[What the exercise asks] When you copy the data, keep every word exactly as it is and leave the pictures out.

[Data section]
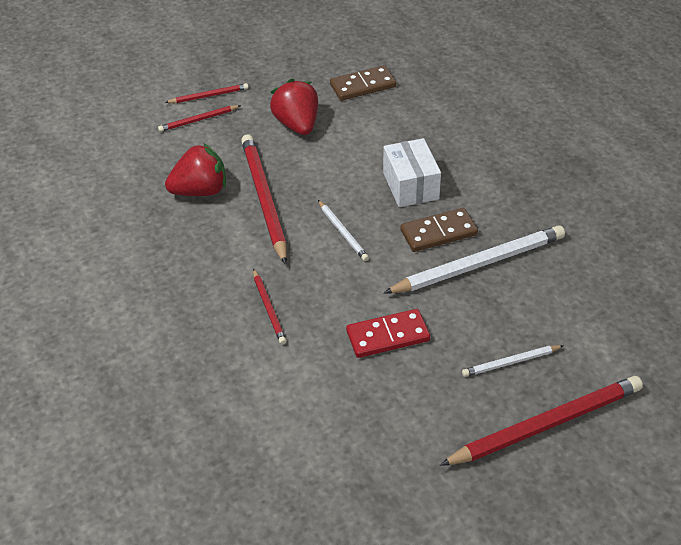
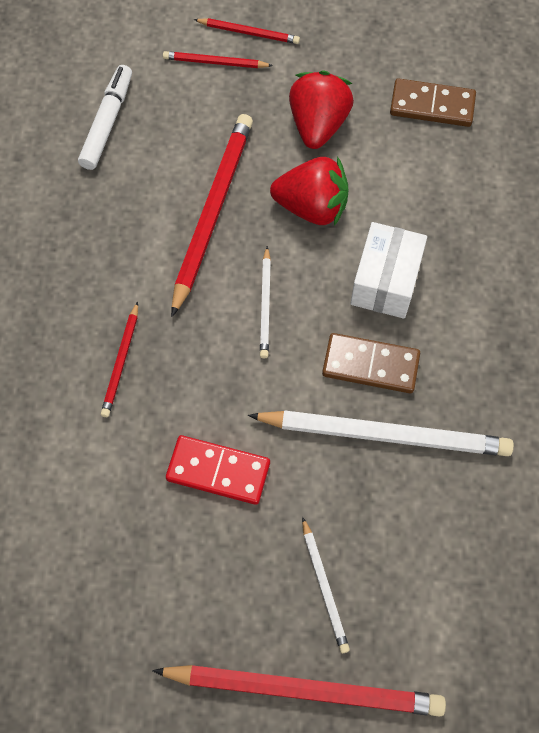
camera: 30 degrees right, 20 degrees up
(147, 182) = (107, 122): none -> white marker
(200, 191) = (153, 164): red strawberry -> red strawberry (312, 207)
(511, 362) = (324, 586): white pencil -> white pencil turned 120 degrees counterclockwise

[Answer to the exercise]
camera: 30 degrees right, 20 degrees up
(147, 182) = (107, 122): none -> white marker
(200, 191) = (153, 164): red strawberry -> red strawberry (312, 207)
(511, 362) = (324, 586): white pencil -> white pencil turned 120 degrees counterclockwise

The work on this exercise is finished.